[WHAT YOU WILL DO]: Where a line in the entries below contains the word "blue", count it. Return the total alone.

[RECORDS PROVIDED]:
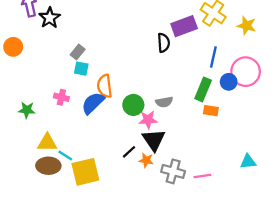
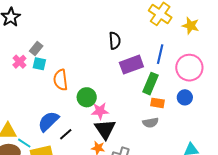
purple rectangle: (184, 26) -> (131, 65), moved
blue circle: (229, 82) -> (185, 97), moved
pink cross: (61, 97) -> (19, 62), moved, turned 32
gray semicircle: (164, 102) -> (150, 123), moved
blue semicircle: (93, 103) -> (48, 121), moved
black line: (129, 152) -> (66, 134), moved

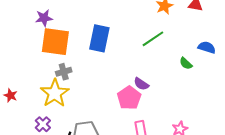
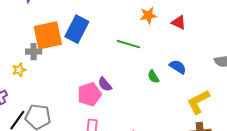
green line: (153, 39) -> (128, 44), turned 35
orange square: (55, 42) -> (48, 35), moved, turned -36
yellow star: (55, 93) -> (19, 70), size x0.5

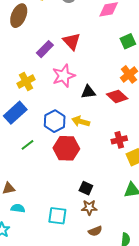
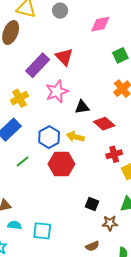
purple rectangle: (45, 49) -> (38, 65), size x1.4
red diamond: (117, 96) -> (104, 124), moved
black square: (86, 188) -> (92, 204), moved
brown star: (89, 207) -> (110, 223), moved
cyan square: (57, 216) -> (42, 231), moved

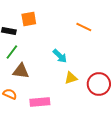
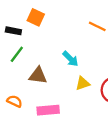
orange square: (29, 19) -> (36, 17), turned 35
brown triangle: (21, 71) -> (38, 76), moved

[ANSWER BOX]: 2